What to produce » Transcribe the following records exactly, images excluded.

Image change detection data:
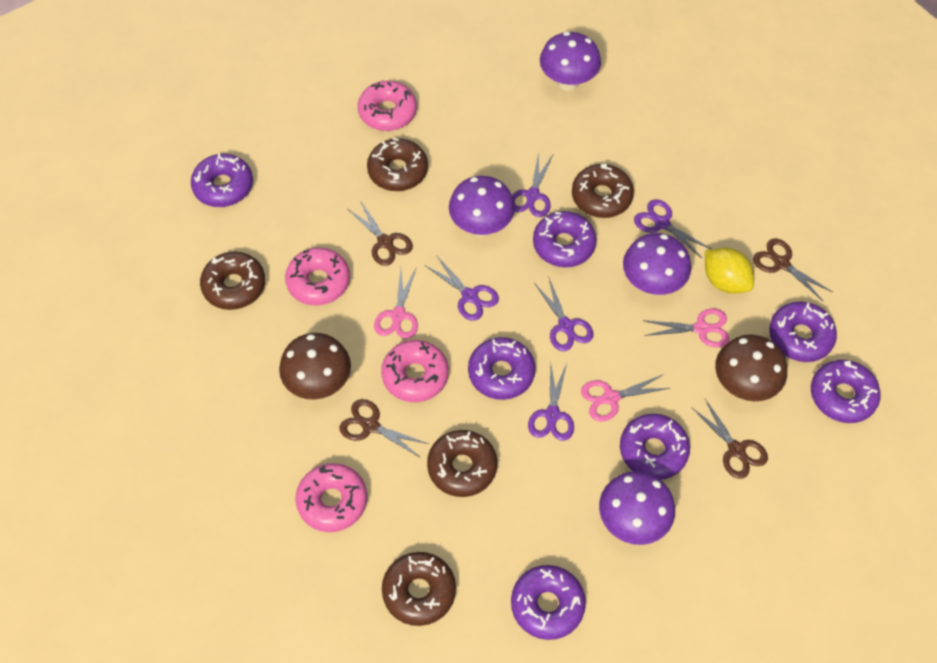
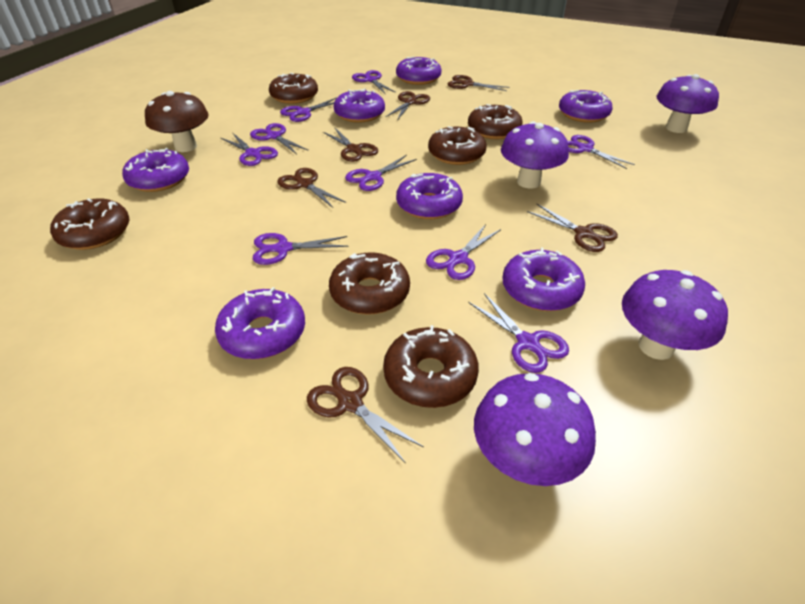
brown donut: 5 -> 6
brown mushroom: 2 -> 1
brown scissors: 4 -> 6
pink donut: 4 -> 0
pink scissors: 3 -> 0
purple scissors: 5 -> 9
yellow lemon: 1 -> 0

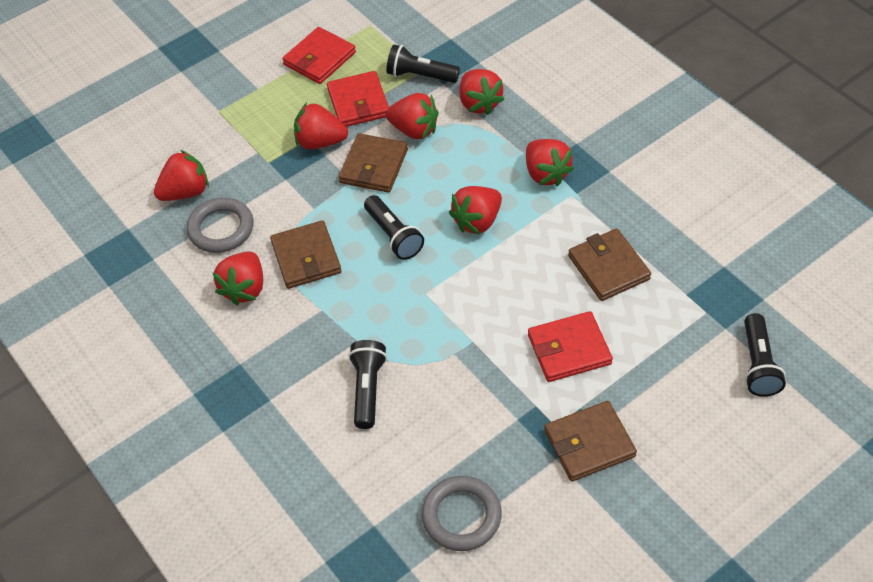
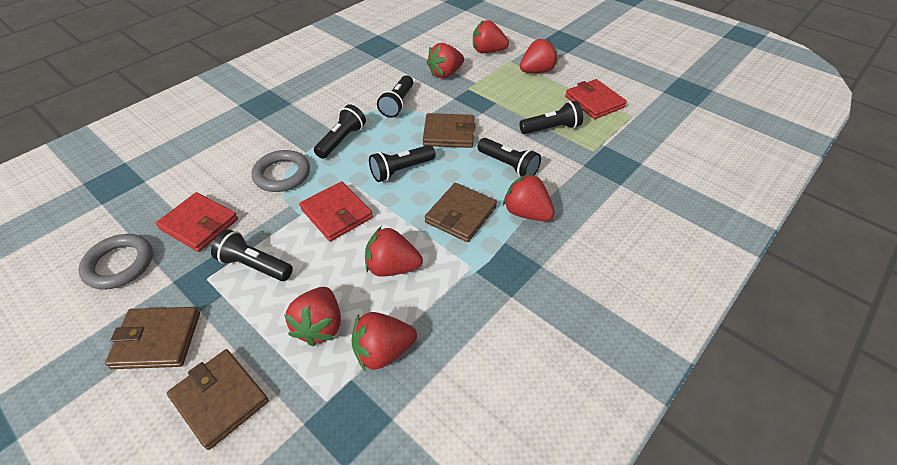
black flashlight: 4 -> 6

Answer box »
brown donut: 5 -> 6
brown mushroom: 2 -> 1
brown scissors: 4 -> 6
pink donut: 4 -> 0
pink scissors: 3 -> 0
purple scissors: 5 -> 9
yellow lemon: 1 -> 0

black flashlight: 4 -> 6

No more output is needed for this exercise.